What the task asks >> Your answer should be one number: how many lines of the records hold the string "pink".

[Stored data entries]
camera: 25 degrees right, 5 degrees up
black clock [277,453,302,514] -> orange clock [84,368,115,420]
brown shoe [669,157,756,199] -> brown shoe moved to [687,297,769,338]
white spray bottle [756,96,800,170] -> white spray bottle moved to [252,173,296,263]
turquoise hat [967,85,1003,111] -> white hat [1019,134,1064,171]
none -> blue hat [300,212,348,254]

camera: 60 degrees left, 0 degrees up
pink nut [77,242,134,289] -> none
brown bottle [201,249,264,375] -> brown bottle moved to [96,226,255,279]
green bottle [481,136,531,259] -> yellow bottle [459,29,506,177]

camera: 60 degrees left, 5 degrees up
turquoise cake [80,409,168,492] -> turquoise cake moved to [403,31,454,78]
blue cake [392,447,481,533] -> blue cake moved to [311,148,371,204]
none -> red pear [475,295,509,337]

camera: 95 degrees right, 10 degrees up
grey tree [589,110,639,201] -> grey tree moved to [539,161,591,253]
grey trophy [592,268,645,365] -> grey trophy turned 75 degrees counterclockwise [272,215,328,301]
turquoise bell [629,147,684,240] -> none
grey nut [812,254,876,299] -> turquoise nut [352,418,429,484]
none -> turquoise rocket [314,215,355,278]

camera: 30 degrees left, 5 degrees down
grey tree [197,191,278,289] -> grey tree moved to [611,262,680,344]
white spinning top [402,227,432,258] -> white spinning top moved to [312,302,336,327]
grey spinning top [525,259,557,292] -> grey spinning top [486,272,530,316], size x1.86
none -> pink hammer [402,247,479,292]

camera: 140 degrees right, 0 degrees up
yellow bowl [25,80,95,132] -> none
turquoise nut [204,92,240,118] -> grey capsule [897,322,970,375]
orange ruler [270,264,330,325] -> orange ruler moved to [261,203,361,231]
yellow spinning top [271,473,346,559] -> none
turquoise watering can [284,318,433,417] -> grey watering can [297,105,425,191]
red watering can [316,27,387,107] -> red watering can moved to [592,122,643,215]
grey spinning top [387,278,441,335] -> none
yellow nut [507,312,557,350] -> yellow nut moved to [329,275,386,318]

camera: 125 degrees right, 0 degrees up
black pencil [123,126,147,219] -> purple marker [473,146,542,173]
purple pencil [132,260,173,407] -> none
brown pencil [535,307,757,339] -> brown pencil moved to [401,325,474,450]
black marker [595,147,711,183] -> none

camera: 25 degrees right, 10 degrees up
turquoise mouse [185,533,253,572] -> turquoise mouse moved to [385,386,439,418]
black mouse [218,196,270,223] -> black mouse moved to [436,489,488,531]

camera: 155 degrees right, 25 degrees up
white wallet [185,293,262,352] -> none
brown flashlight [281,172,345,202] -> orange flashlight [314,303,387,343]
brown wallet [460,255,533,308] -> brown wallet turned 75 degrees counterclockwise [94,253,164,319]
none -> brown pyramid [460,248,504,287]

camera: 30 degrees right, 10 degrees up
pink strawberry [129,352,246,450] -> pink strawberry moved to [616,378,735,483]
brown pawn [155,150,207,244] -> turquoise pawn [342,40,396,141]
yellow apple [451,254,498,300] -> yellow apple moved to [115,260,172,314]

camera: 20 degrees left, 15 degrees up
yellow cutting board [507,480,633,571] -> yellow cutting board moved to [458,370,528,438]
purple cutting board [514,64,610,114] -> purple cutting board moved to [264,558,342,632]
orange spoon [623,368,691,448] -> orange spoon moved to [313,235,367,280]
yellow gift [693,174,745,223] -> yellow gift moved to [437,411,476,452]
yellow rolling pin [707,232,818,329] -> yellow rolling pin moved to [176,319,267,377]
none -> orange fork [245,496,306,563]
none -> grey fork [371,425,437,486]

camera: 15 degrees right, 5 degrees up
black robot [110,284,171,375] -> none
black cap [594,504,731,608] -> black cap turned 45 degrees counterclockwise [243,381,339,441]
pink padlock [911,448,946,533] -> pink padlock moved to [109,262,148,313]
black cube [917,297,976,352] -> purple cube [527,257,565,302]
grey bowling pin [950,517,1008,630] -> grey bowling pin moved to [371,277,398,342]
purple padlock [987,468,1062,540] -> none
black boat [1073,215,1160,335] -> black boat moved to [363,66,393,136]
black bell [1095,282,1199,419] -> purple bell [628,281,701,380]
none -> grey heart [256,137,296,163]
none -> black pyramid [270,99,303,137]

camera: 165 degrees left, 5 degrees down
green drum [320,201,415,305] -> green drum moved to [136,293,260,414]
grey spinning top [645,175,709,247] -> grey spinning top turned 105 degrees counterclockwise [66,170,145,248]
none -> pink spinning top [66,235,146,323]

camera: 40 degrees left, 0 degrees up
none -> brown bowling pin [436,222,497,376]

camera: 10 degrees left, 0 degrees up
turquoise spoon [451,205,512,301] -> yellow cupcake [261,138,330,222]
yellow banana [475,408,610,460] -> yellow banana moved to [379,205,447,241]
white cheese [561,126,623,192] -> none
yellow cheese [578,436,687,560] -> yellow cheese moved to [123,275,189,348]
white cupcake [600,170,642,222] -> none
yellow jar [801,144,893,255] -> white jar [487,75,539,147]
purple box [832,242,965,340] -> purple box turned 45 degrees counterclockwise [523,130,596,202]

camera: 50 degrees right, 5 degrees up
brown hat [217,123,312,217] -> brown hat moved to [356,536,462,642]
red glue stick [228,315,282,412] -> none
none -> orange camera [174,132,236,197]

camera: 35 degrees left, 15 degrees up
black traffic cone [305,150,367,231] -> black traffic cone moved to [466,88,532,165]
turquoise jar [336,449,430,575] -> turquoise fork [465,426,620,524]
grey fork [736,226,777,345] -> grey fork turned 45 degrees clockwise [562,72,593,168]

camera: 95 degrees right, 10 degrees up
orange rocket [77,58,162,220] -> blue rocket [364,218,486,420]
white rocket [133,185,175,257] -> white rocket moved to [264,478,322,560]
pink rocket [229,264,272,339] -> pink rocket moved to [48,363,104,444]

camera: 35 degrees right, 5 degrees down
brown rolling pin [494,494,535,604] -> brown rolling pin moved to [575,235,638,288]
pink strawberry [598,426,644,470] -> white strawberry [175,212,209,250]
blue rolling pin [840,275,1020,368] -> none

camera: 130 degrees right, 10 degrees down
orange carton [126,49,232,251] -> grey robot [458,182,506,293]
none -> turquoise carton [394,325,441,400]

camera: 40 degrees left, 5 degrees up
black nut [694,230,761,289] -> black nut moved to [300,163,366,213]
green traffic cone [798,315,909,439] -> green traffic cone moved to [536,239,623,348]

Task answer >> 7